=== Data for this task ===
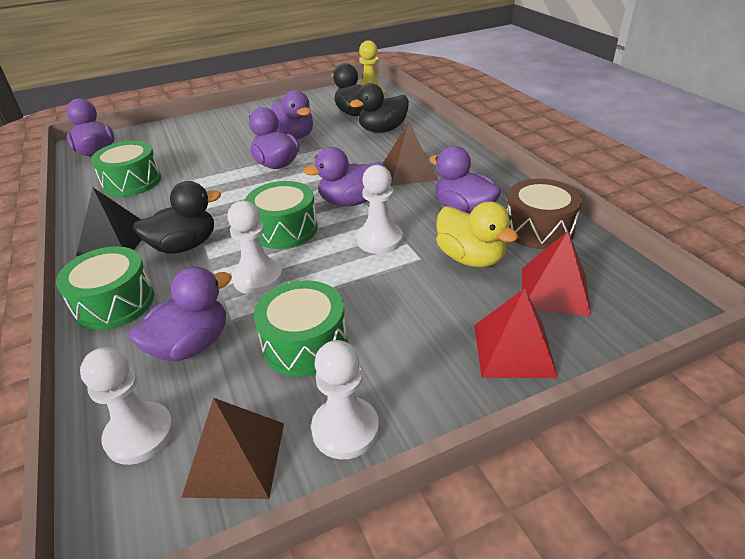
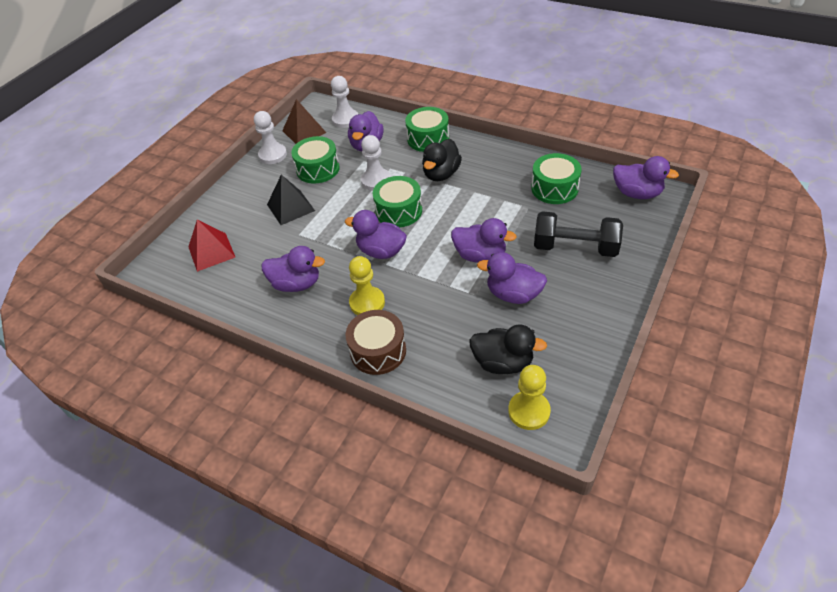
camera: 145 degrees right, 10 degrees up
black pyramid [76,188,142,256] -> black pyramid moved to [267,175,315,225]
purple duck [303,147,384,206] -> purple duck turned 105 degrees counterclockwise [345,210,407,259]
black duck [350,83,409,133] -> none
white pawn [357,165,403,254] -> none
brown pyramid [382,122,437,186] -> yellow pawn [349,256,385,315]
yellow duck [436,201,518,267] -> none
red pyramid [474,288,558,378] -> none
brown drum [507,179,582,249] -> brown drum moved to [346,310,406,375]
none -> black dumbbell [534,211,623,257]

=== Your task ===
How many lines of these entries contain the string "black"? Reply with the number alone.

=== Exercise output ===
3